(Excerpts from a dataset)
━━━━

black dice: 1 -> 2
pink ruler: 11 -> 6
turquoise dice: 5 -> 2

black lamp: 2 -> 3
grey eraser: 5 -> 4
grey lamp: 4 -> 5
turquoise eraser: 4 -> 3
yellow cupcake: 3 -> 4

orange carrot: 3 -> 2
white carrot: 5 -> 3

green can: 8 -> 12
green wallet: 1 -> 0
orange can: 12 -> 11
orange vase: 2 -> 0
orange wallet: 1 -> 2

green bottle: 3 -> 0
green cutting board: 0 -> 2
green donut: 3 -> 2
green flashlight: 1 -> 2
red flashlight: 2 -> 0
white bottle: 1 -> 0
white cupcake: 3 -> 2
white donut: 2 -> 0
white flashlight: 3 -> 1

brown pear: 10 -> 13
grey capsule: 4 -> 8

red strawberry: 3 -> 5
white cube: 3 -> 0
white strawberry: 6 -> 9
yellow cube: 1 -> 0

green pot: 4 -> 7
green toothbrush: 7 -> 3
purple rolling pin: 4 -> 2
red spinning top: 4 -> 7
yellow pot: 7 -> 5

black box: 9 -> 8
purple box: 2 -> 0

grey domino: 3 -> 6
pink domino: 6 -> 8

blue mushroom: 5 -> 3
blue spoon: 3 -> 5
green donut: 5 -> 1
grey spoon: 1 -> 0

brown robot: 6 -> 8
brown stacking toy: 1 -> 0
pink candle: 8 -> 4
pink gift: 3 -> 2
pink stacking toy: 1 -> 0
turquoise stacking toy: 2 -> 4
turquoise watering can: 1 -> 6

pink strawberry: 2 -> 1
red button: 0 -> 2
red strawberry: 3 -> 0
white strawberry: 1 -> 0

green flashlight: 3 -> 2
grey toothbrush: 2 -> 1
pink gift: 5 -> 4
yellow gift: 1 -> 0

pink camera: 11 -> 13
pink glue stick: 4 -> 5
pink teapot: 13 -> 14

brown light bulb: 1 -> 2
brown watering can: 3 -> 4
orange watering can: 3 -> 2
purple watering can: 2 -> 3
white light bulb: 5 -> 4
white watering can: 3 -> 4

━━━━

What you have to do ->
Find where "blue mushroom: 5 -> 3" occurs in the data, and please write out that line through the last line exactly, with nothing else.

Exercise response ->
blue mushroom: 5 -> 3
blue spoon: 3 -> 5
green donut: 5 -> 1
grey spoon: 1 -> 0

brown robot: 6 -> 8
brown stacking toy: 1 -> 0
pink candle: 8 -> 4
pink gift: 3 -> 2
pink stacking toy: 1 -> 0
turquoise stacking toy: 2 -> 4
turquoise watering can: 1 -> 6

pink strawberry: 2 -> 1
red button: 0 -> 2
red strawberry: 3 -> 0
white strawberry: 1 -> 0

green flashlight: 3 -> 2
grey toothbrush: 2 -> 1
pink gift: 5 -> 4
yellow gift: 1 -> 0

pink camera: 11 -> 13
pink glue stick: 4 -> 5
pink teapot: 13 -> 14

brown light bulb: 1 -> 2
brown watering can: 3 -> 4
orange watering can: 3 -> 2
purple watering can: 2 -> 3
white light bulb: 5 -> 4
white watering can: 3 -> 4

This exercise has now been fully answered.